[INSTRUCTIONS FOR THE TASK] Write out, without any change, the lines in the material below that run from the line with "green pentagon at (504, 1103): rotated" through the line with "green ellipse at", both included.

[THE DATA]
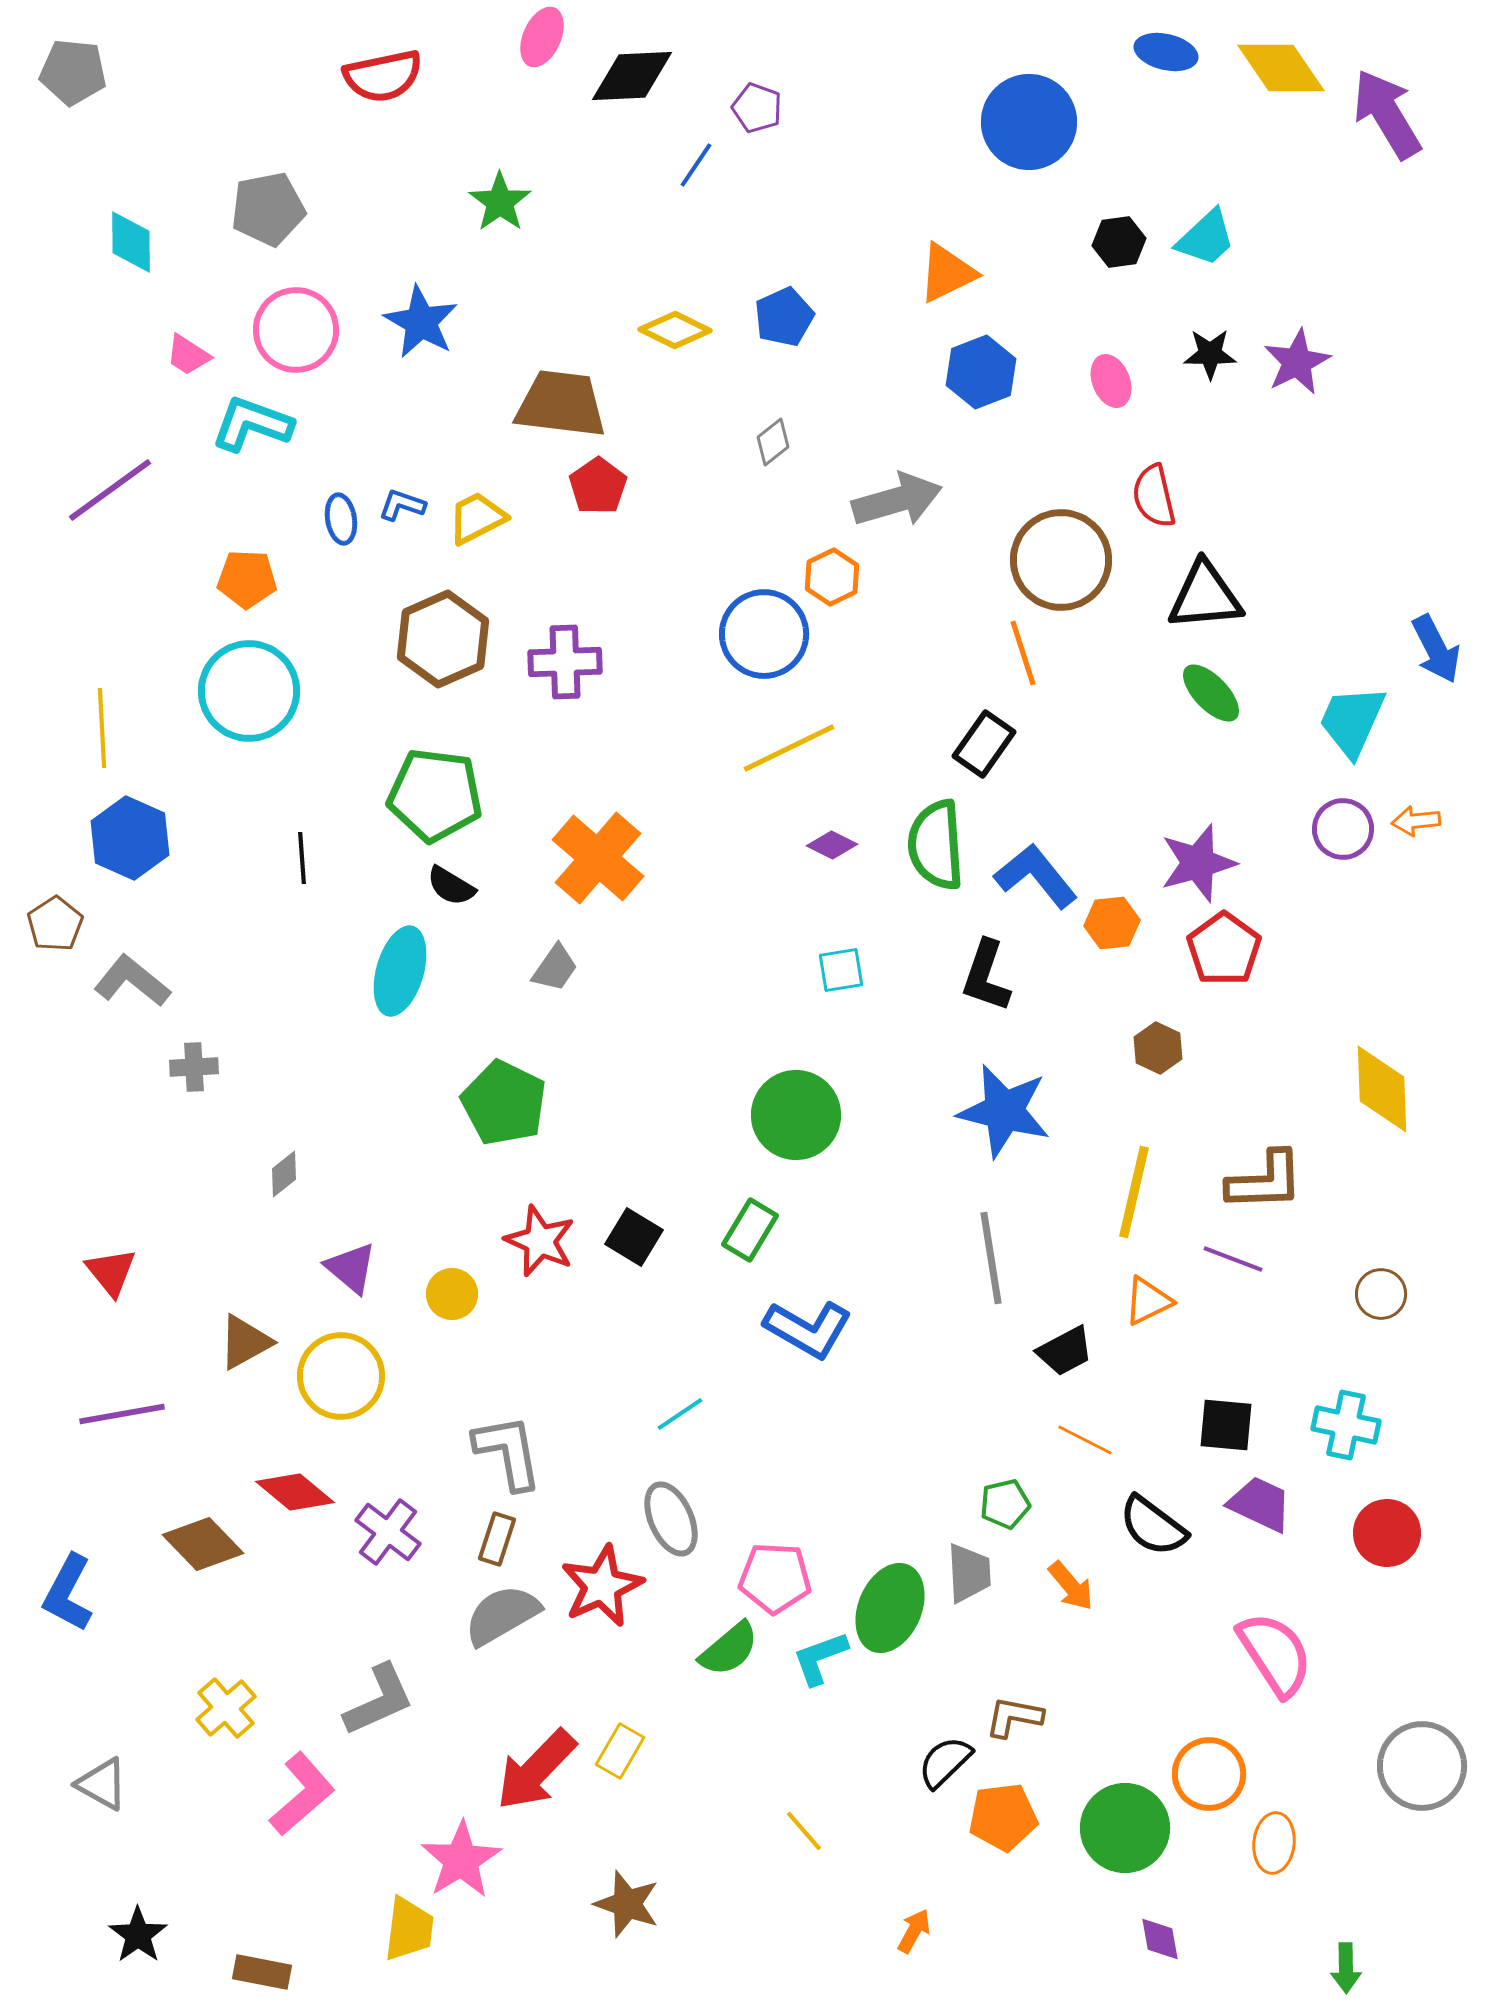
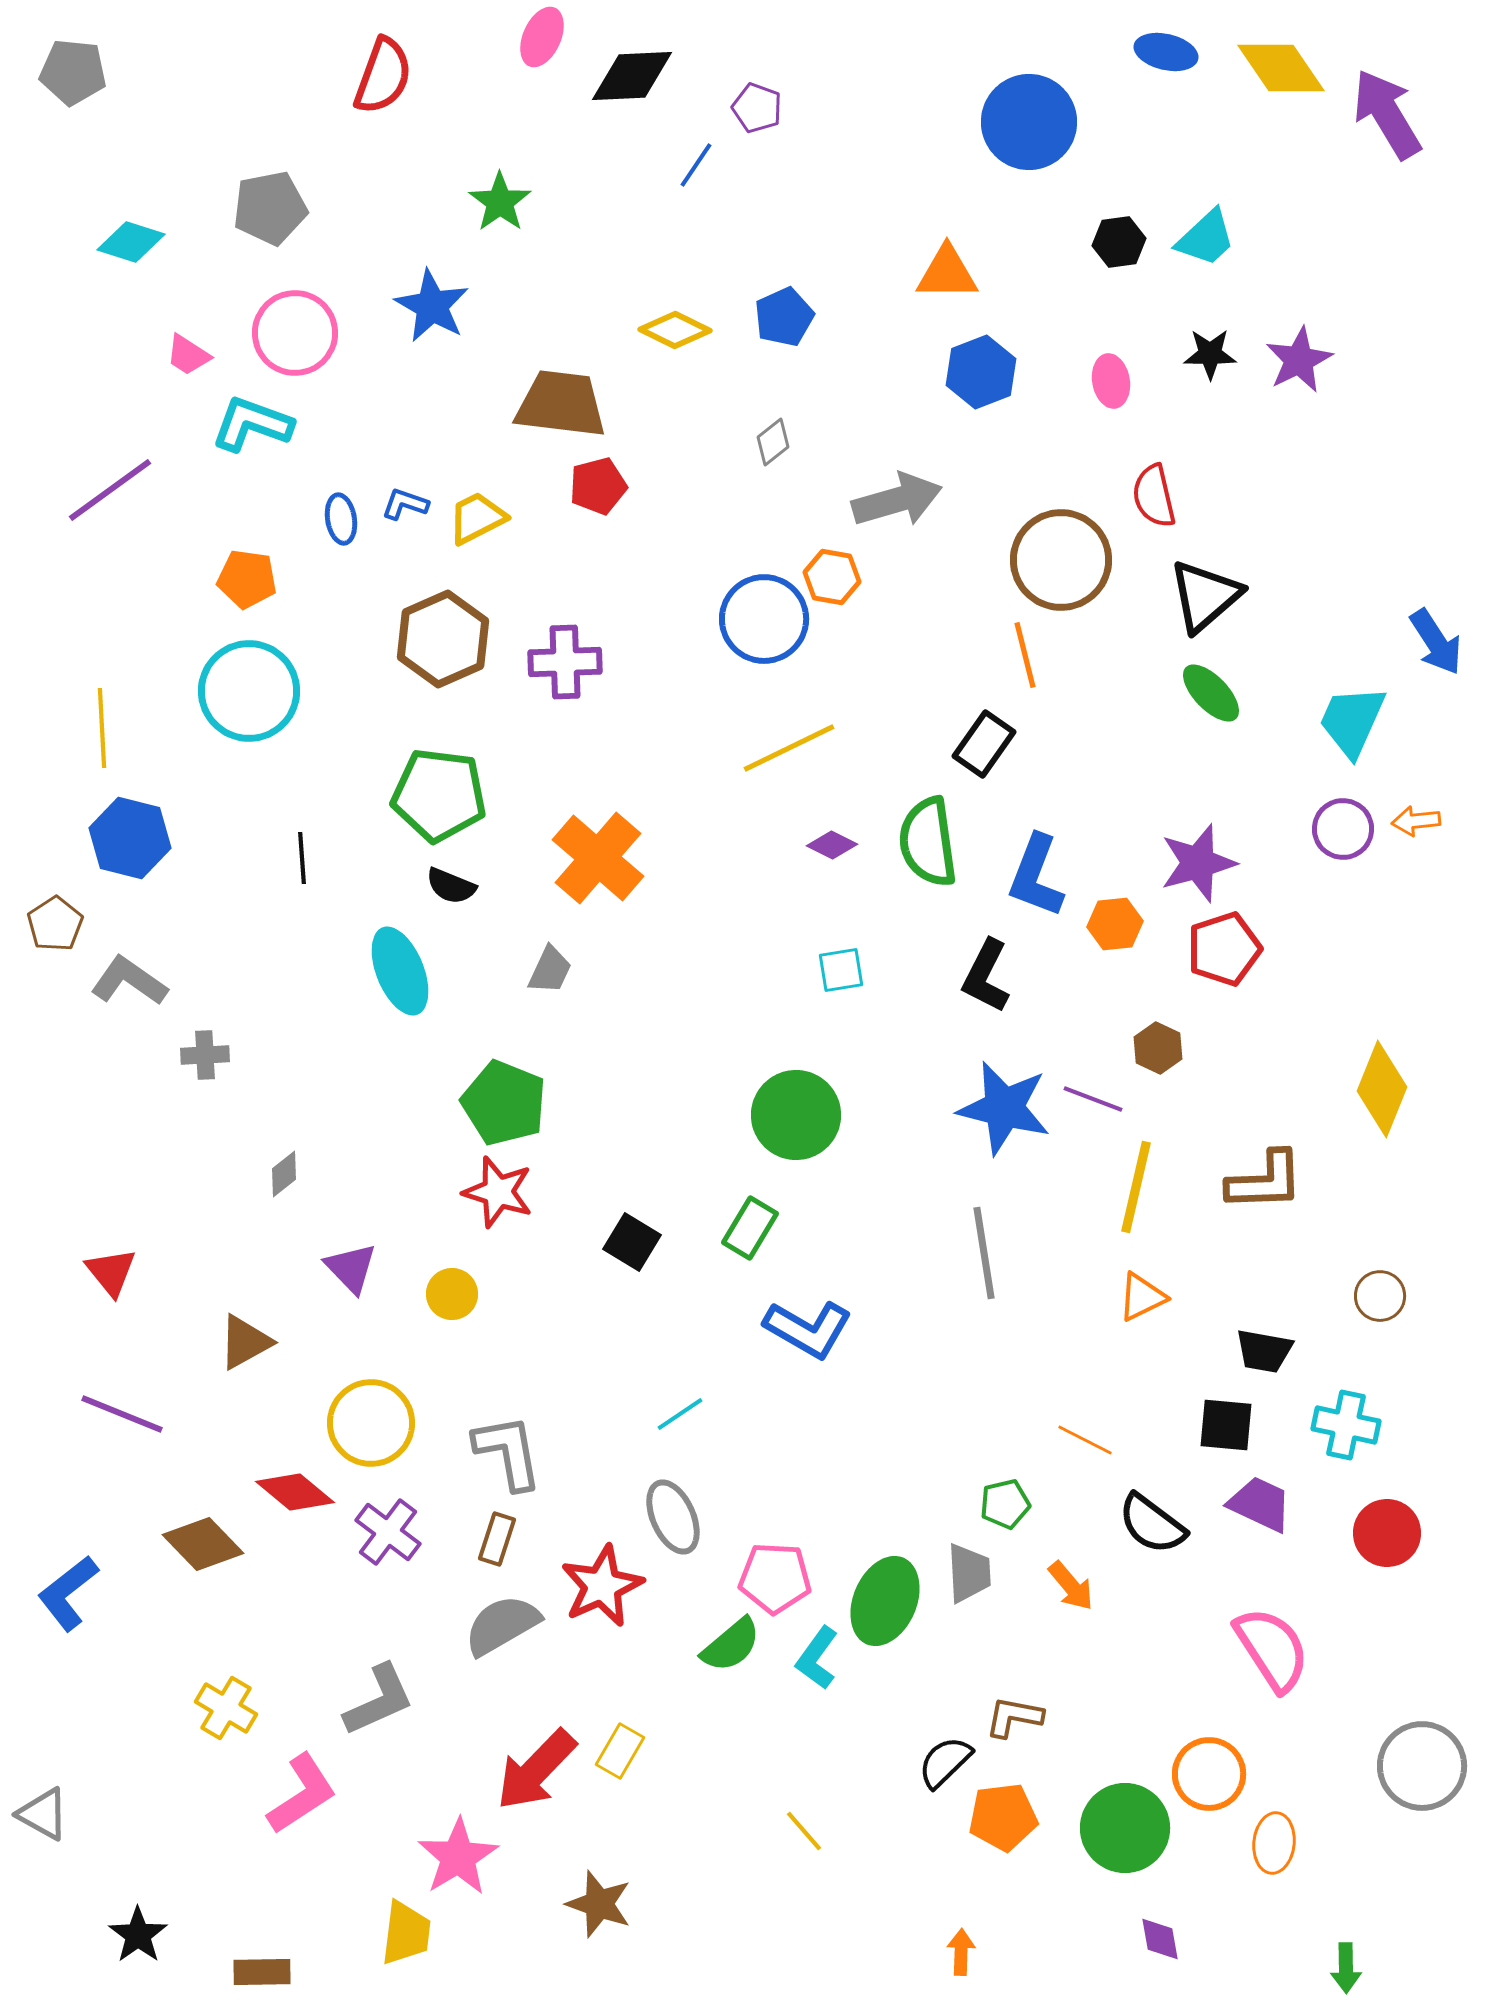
red semicircle at (383, 76): rotated 58 degrees counterclockwise
gray pentagon at (268, 209): moved 2 px right, 1 px up
cyan diamond at (131, 242): rotated 72 degrees counterclockwise
orange triangle at (947, 273): rotated 26 degrees clockwise
blue star at (421, 322): moved 11 px right, 16 px up
pink circle at (296, 330): moved 1 px left, 3 px down
purple star at (1297, 362): moved 2 px right, 2 px up
pink ellipse at (1111, 381): rotated 12 degrees clockwise
red pentagon at (598, 486): rotated 20 degrees clockwise
blue L-shape at (402, 505): moved 3 px right, 1 px up
orange hexagon at (832, 577): rotated 24 degrees counterclockwise
orange pentagon at (247, 579): rotated 6 degrees clockwise
black triangle at (1205, 596): rotated 36 degrees counterclockwise
blue circle at (764, 634): moved 15 px up
blue arrow at (1436, 649): moved 7 px up; rotated 6 degrees counterclockwise
orange line at (1023, 653): moved 2 px right, 2 px down; rotated 4 degrees clockwise
green pentagon at (435, 795): moved 4 px right
blue hexagon at (130, 838): rotated 10 degrees counterclockwise
green semicircle at (936, 845): moved 8 px left, 3 px up; rotated 4 degrees counterclockwise
blue L-shape at (1036, 876): rotated 120 degrees counterclockwise
black semicircle at (451, 886): rotated 9 degrees counterclockwise
orange hexagon at (1112, 923): moved 3 px right, 1 px down
red pentagon at (1224, 949): rotated 18 degrees clockwise
gray trapezoid at (555, 968): moved 5 px left, 2 px down; rotated 10 degrees counterclockwise
cyan ellipse at (400, 971): rotated 38 degrees counterclockwise
black L-shape at (986, 976): rotated 8 degrees clockwise
gray L-shape at (132, 981): moved 3 px left; rotated 4 degrees counterclockwise
gray cross at (194, 1067): moved 11 px right, 12 px up
yellow diamond at (1382, 1089): rotated 24 degrees clockwise
green pentagon at (504, 1103): rotated 4 degrees counterclockwise
blue star at (1004, 1111): moved 3 px up
yellow line at (1134, 1192): moved 2 px right, 5 px up
green rectangle at (750, 1230): moved 2 px up
black square at (634, 1237): moved 2 px left, 5 px down
red star at (540, 1241): moved 42 px left, 49 px up; rotated 6 degrees counterclockwise
gray line at (991, 1258): moved 7 px left, 5 px up
purple line at (1233, 1259): moved 140 px left, 160 px up
purple triangle at (351, 1268): rotated 6 degrees clockwise
brown circle at (1381, 1294): moved 1 px left, 2 px down
orange triangle at (1148, 1301): moved 6 px left, 4 px up
black trapezoid at (1065, 1351): moved 199 px right; rotated 38 degrees clockwise
yellow circle at (341, 1376): moved 30 px right, 47 px down
purple line at (122, 1414): rotated 32 degrees clockwise
gray ellipse at (671, 1519): moved 2 px right, 2 px up
black semicircle at (1153, 1526): moved 1 px left, 2 px up
blue L-shape at (68, 1593): rotated 24 degrees clockwise
green ellipse at (890, 1608): moved 5 px left, 7 px up
gray semicircle at (502, 1615): moved 10 px down
green semicircle at (729, 1649): moved 2 px right, 4 px up
pink semicircle at (1275, 1654): moved 3 px left, 5 px up
cyan L-shape at (820, 1658): moved 3 px left; rotated 34 degrees counterclockwise
yellow cross at (226, 1708): rotated 18 degrees counterclockwise
gray triangle at (102, 1784): moved 59 px left, 30 px down
pink L-shape at (302, 1794): rotated 8 degrees clockwise
pink star at (461, 1860): moved 3 px left, 3 px up
brown star at (627, 1904): moved 28 px left
yellow trapezoid at (409, 1929): moved 3 px left, 4 px down
orange arrow at (914, 1931): moved 47 px right, 21 px down; rotated 27 degrees counterclockwise
brown rectangle at (262, 1972): rotated 12 degrees counterclockwise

[RESULT]
green pentagon at (504, 1103): rotated 4 degrees counterclockwise
blue star at (1004, 1111): moved 3 px up
yellow line at (1134, 1192): moved 2 px right, 5 px up
green rectangle at (750, 1230): moved 2 px up
black square at (634, 1237): moved 2 px left, 5 px down
red star at (540, 1241): moved 42 px left, 49 px up; rotated 6 degrees counterclockwise
gray line at (991, 1258): moved 7 px left, 5 px up
purple line at (1233, 1259): moved 140 px left, 160 px up
purple triangle at (351, 1268): rotated 6 degrees clockwise
brown circle at (1381, 1294): moved 1 px left, 2 px down
orange triangle at (1148, 1301): moved 6 px left, 4 px up
black trapezoid at (1065, 1351): moved 199 px right; rotated 38 degrees clockwise
yellow circle at (341, 1376): moved 30 px right, 47 px down
purple line at (122, 1414): rotated 32 degrees clockwise
gray ellipse at (671, 1519): moved 2 px right, 2 px up
black semicircle at (1153, 1526): moved 1 px left, 2 px up
blue L-shape at (68, 1593): rotated 24 degrees clockwise
green ellipse at (890, 1608): moved 5 px left, 7 px up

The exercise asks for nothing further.